What this task involves: From the first line of the entries below through the line holding "(514, 123) = (424, 567): purple", write out every line exactly, please, and leave out the pictures.

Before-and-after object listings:
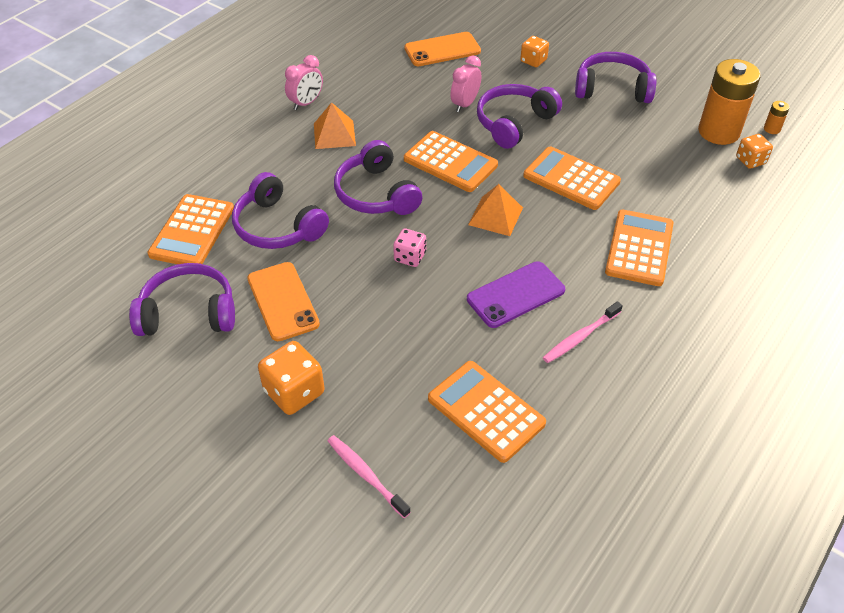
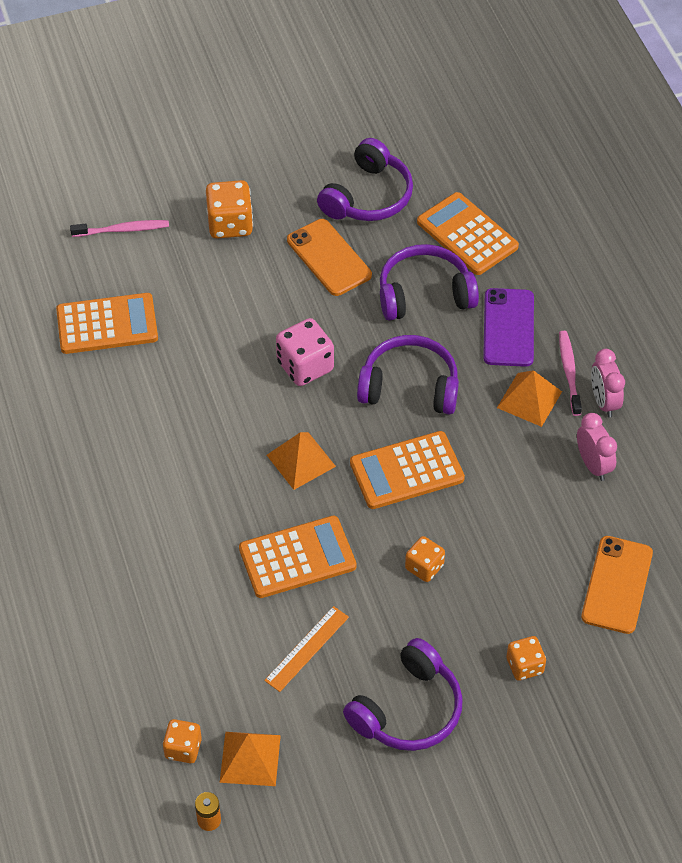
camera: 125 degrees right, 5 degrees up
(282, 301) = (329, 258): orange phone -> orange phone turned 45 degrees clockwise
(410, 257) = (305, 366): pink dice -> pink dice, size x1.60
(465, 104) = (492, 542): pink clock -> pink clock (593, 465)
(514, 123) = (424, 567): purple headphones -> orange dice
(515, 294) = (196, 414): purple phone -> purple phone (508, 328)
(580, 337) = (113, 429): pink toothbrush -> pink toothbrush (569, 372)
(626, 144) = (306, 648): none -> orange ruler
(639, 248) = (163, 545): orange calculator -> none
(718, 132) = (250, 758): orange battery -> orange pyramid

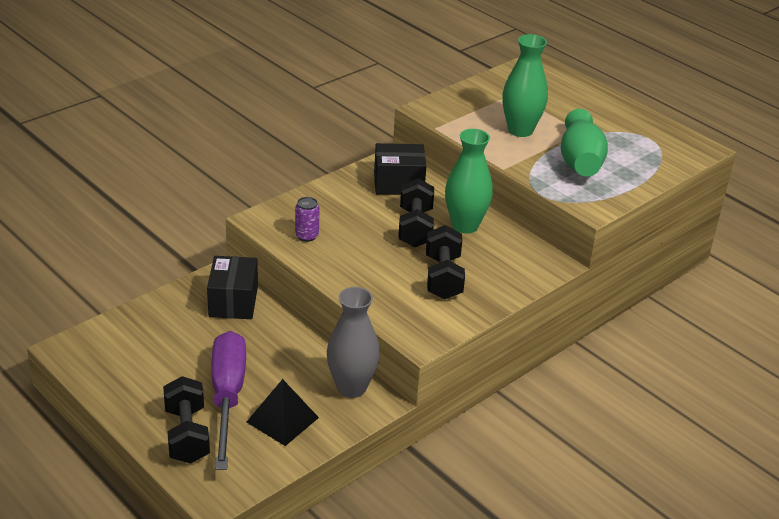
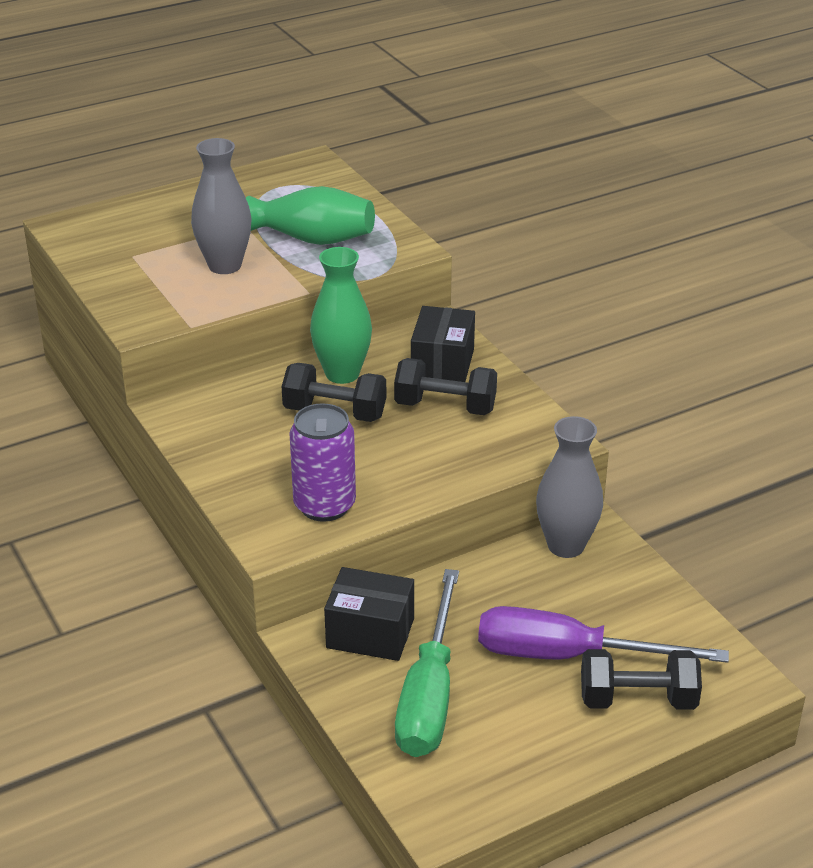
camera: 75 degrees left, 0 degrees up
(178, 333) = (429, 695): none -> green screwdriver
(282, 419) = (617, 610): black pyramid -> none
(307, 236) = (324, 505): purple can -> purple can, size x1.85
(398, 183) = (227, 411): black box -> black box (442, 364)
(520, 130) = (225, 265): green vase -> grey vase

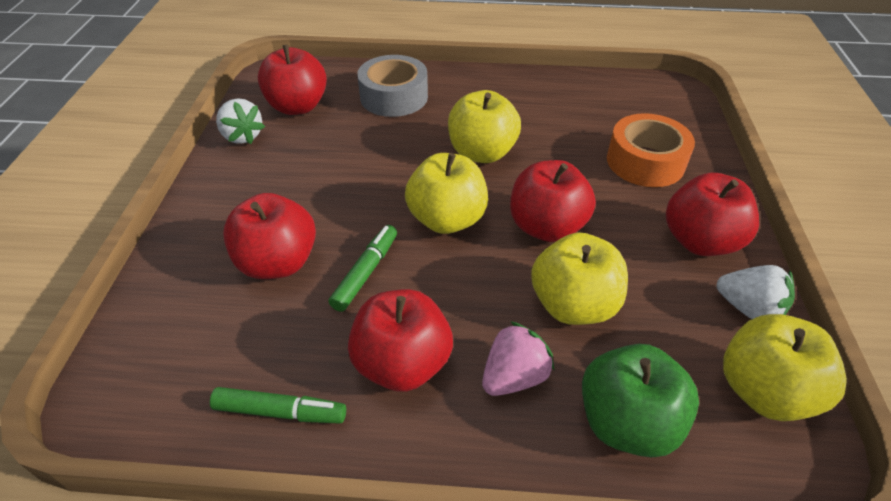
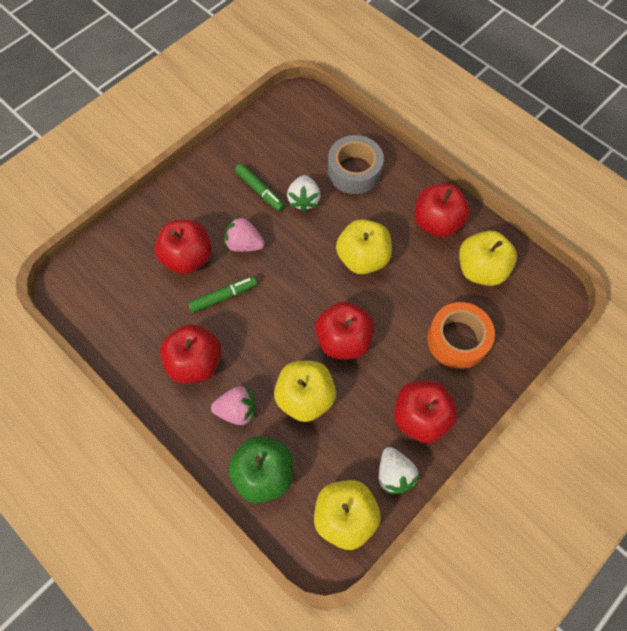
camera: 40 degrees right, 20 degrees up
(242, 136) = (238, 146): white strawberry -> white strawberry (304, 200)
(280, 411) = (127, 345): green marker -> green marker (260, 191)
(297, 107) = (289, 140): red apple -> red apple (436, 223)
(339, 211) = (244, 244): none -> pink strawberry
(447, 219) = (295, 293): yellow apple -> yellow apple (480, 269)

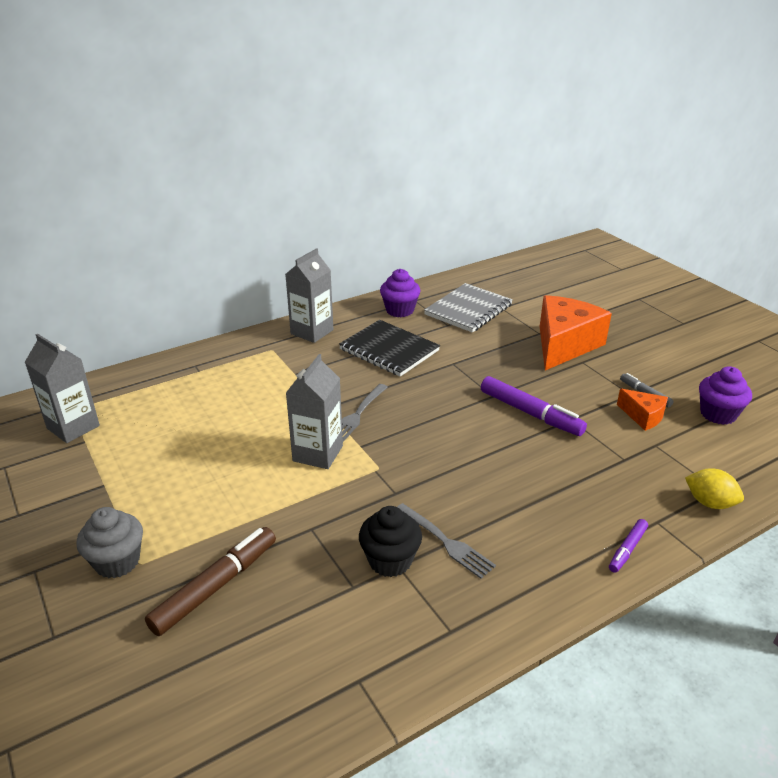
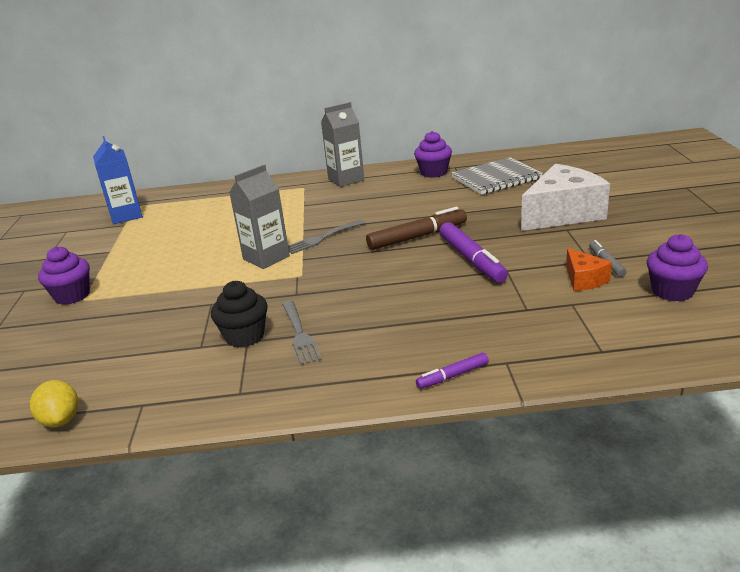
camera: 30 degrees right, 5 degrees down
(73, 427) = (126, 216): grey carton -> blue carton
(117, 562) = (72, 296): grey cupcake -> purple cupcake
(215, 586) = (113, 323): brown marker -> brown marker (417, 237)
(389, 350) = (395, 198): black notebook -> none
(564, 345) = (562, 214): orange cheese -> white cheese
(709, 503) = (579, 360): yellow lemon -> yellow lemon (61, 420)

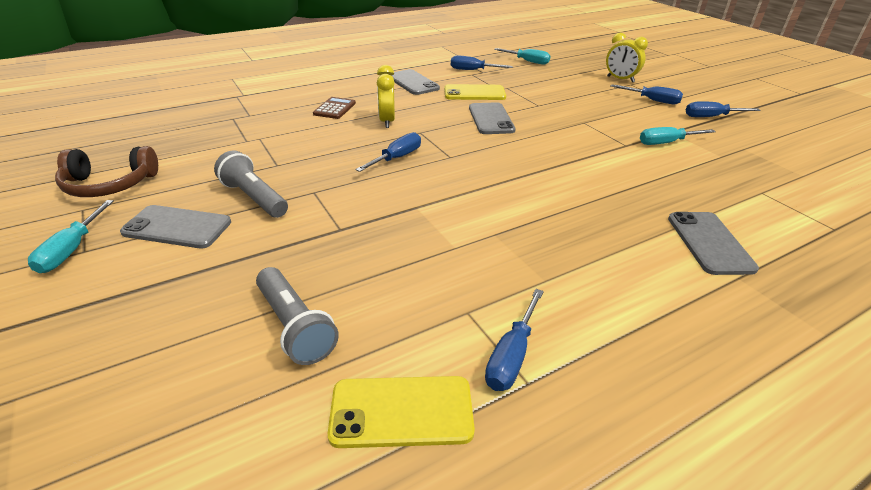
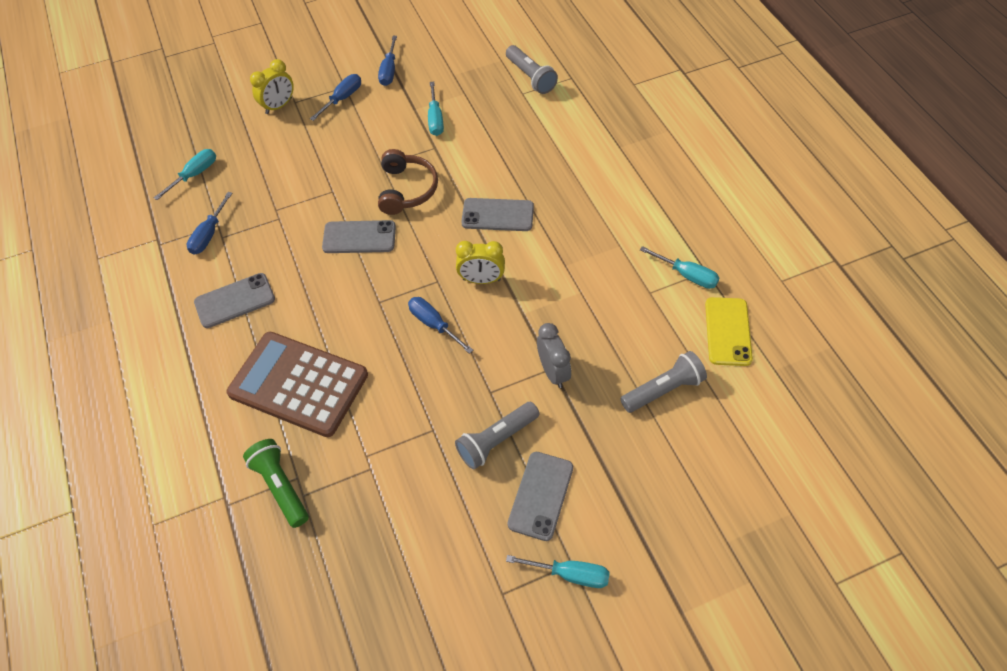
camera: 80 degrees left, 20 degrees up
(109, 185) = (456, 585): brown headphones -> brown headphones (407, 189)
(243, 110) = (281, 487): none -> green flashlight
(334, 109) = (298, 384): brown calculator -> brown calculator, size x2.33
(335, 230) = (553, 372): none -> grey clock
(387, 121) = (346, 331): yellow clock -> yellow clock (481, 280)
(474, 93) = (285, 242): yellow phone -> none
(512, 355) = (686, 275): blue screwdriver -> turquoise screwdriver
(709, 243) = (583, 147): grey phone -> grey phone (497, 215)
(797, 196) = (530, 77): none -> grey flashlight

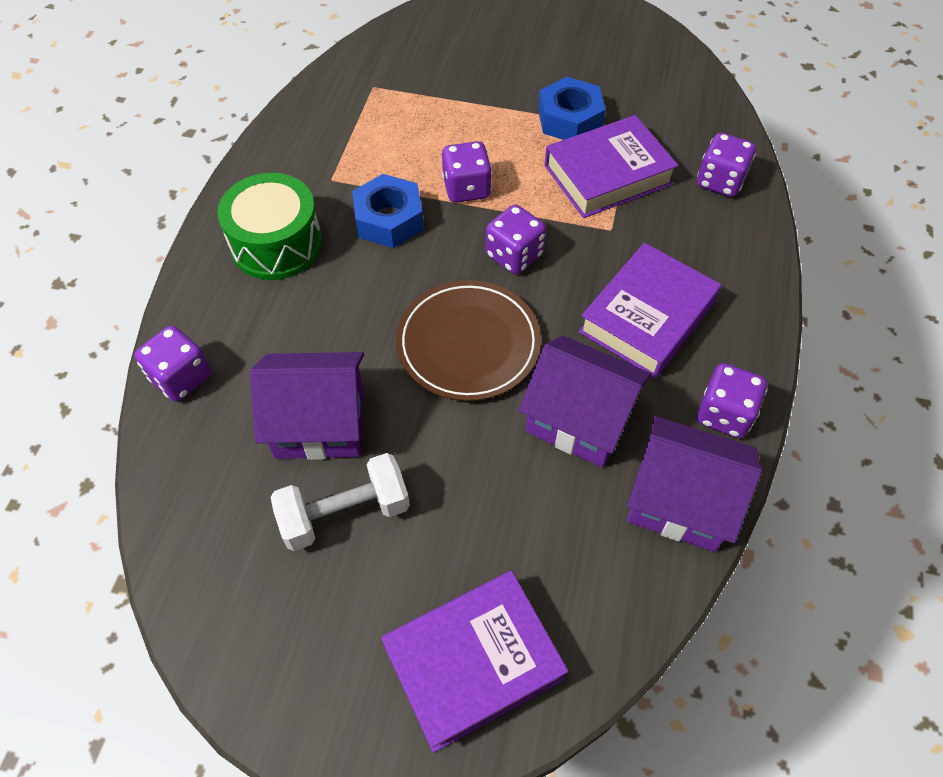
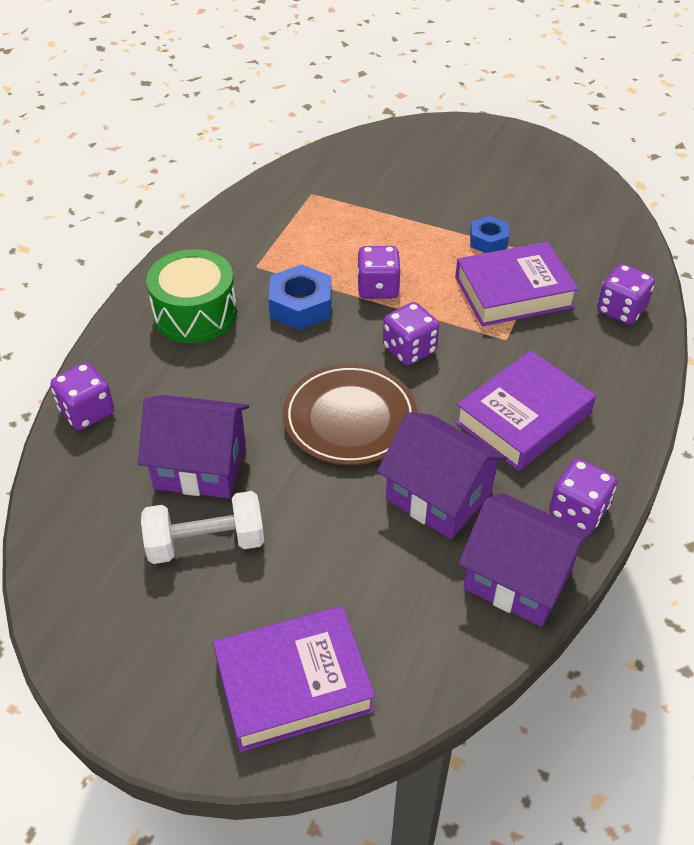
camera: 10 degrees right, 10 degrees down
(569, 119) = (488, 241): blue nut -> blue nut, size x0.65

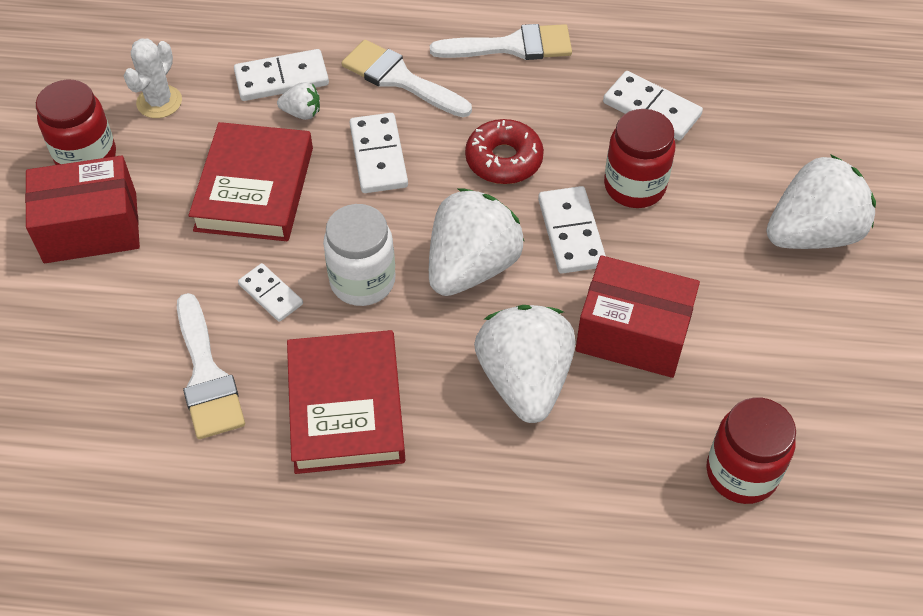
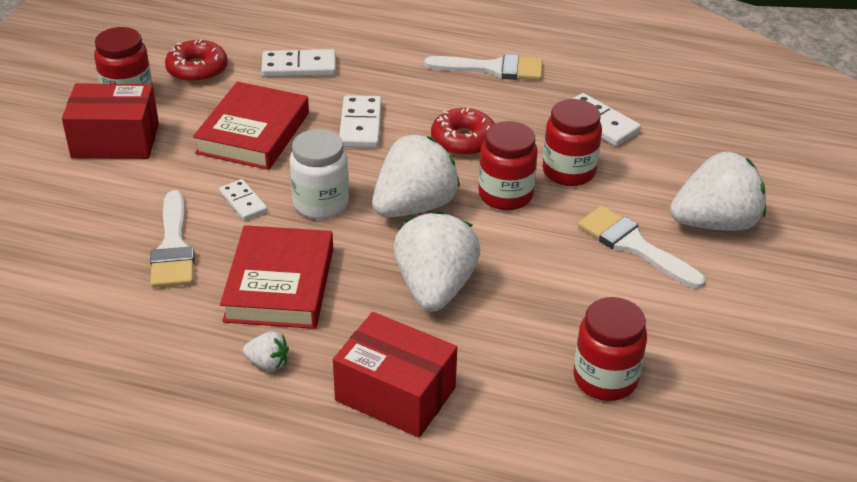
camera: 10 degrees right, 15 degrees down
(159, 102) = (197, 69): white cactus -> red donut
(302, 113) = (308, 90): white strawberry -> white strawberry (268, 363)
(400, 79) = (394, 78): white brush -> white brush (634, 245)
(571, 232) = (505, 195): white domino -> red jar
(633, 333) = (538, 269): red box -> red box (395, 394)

Written solution:
camera: 125 degrees right, 5 degrees up
(282, 301) = (329, 258): orange phone -> orange phone turned 45 degrees clockwise
(410, 257) = (305, 366): pink dice -> pink dice, size x1.60
(465, 104) = (492, 542): pink clock -> pink clock (593, 465)
(514, 123) = (424, 567): purple headphones -> orange dice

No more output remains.